§ **HOW TO COMPLETE THIS TASK**:
Reproduce exactly, and only, the lines below from the one containing "(505, 276) = (328, 318): turquoise" through the one containing "(666, 307) = (401, 455): grey".

§ **EXCERPTED DATA**:
# # #

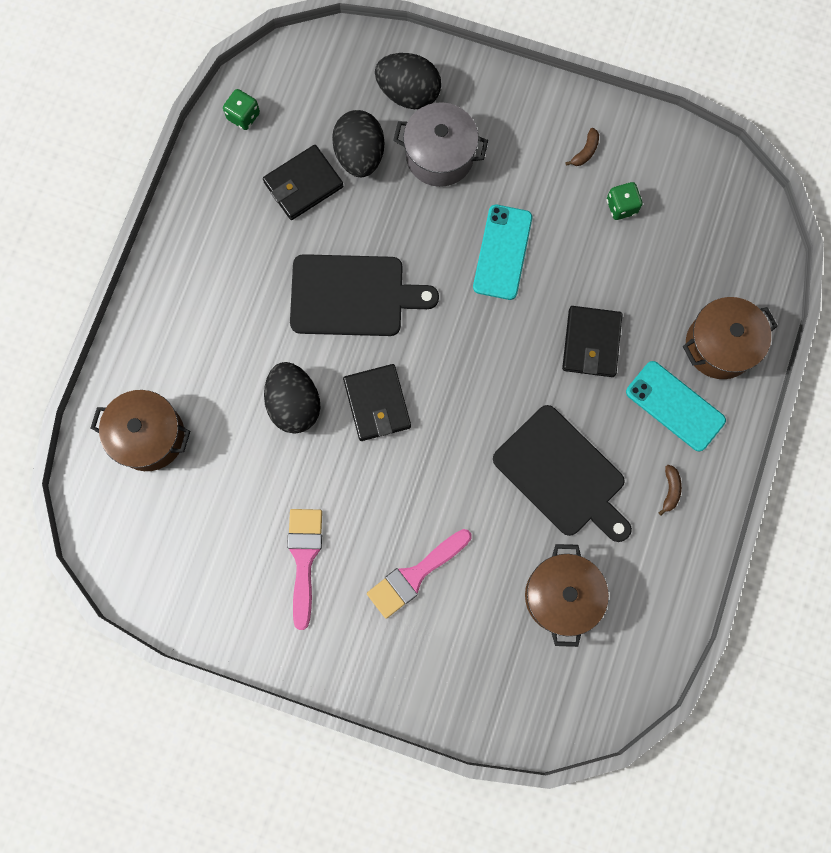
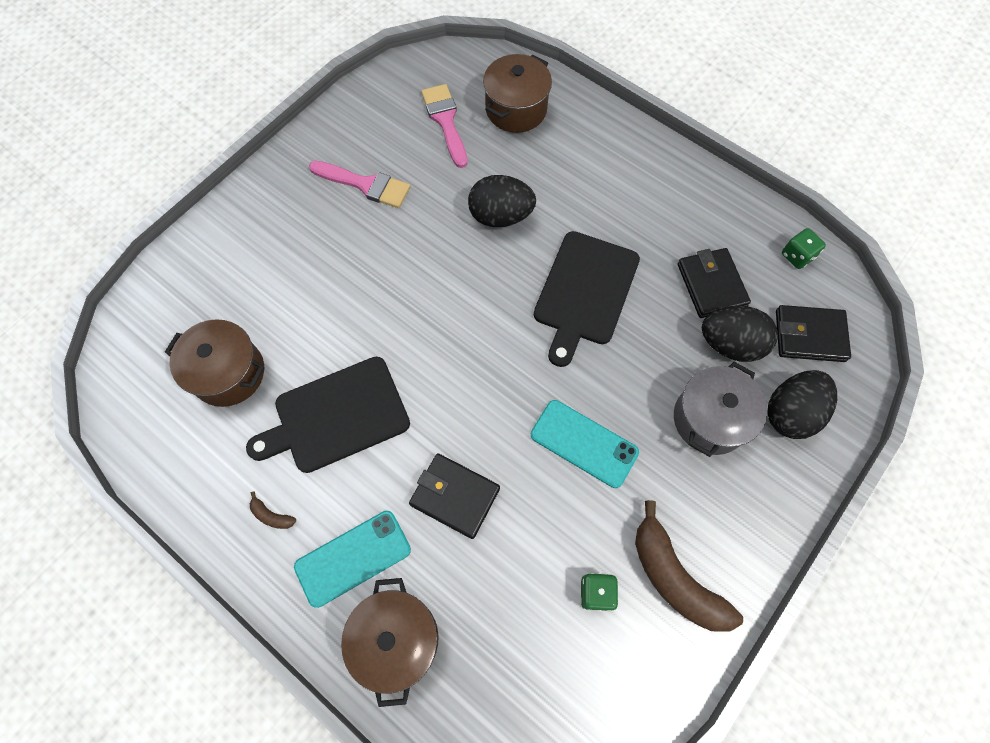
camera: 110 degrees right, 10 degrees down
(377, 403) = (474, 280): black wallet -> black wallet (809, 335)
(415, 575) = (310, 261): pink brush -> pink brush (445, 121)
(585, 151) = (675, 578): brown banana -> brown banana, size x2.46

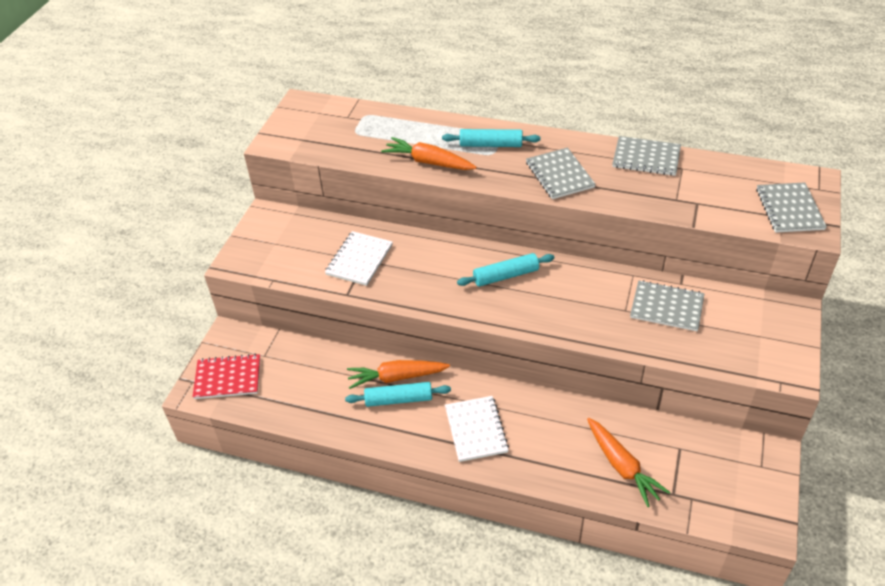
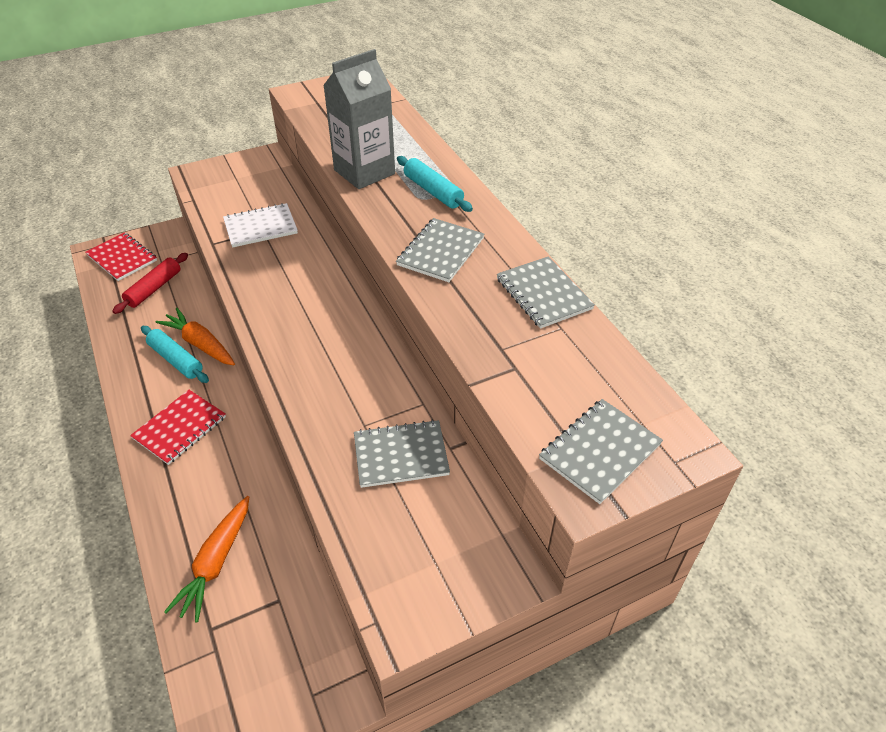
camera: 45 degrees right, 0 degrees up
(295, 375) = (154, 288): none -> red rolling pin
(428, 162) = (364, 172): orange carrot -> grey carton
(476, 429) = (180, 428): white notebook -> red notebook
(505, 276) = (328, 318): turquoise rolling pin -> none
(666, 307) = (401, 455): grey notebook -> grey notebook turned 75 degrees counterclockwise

# # #

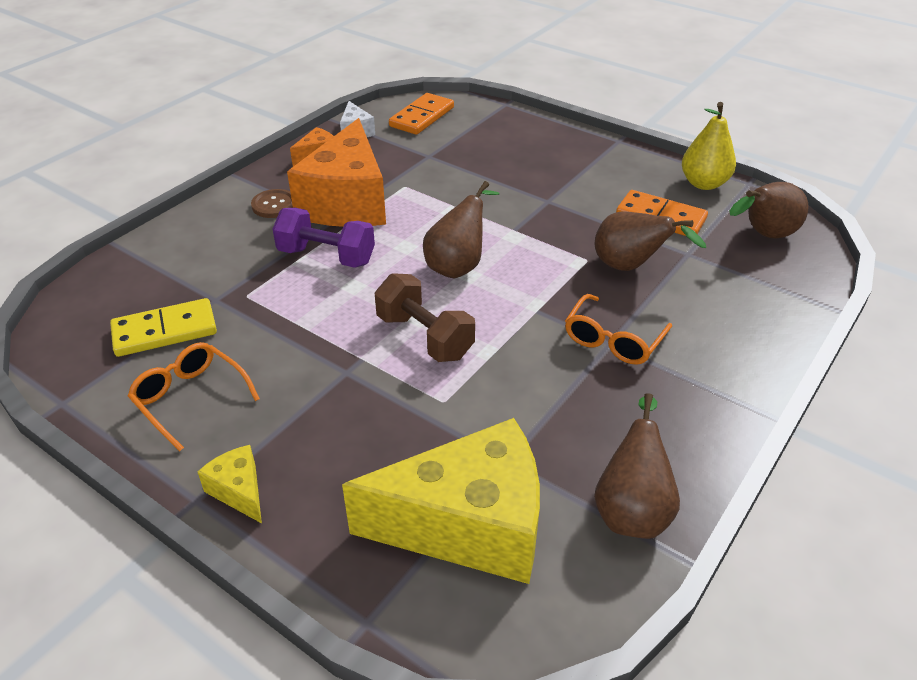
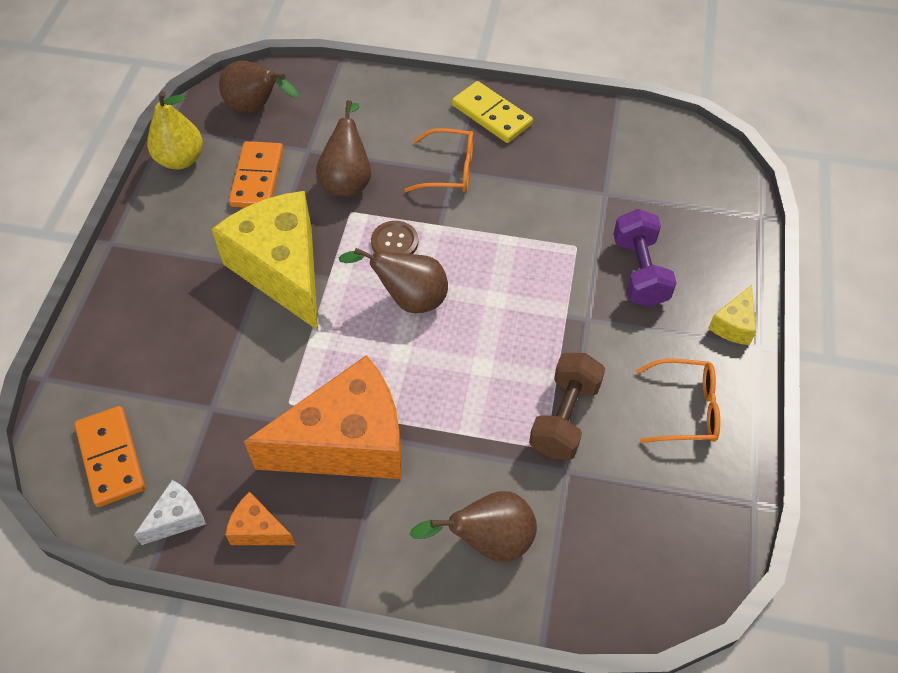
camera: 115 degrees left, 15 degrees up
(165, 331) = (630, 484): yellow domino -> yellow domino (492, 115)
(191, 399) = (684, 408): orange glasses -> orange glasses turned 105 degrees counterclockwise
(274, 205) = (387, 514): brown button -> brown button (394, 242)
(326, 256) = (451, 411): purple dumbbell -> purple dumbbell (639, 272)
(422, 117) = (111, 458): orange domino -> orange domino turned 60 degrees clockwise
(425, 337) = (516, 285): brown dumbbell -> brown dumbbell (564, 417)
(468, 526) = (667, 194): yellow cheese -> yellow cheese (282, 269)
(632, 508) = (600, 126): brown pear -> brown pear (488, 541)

# # #

§ **SOLUTION FOR THIS EXERCISE**:
(505, 276) = (328, 318): turquoise rolling pin -> none
(666, 307) = (401, 455): grey notebook -> grey notebook turned 75 degrees counterclockwise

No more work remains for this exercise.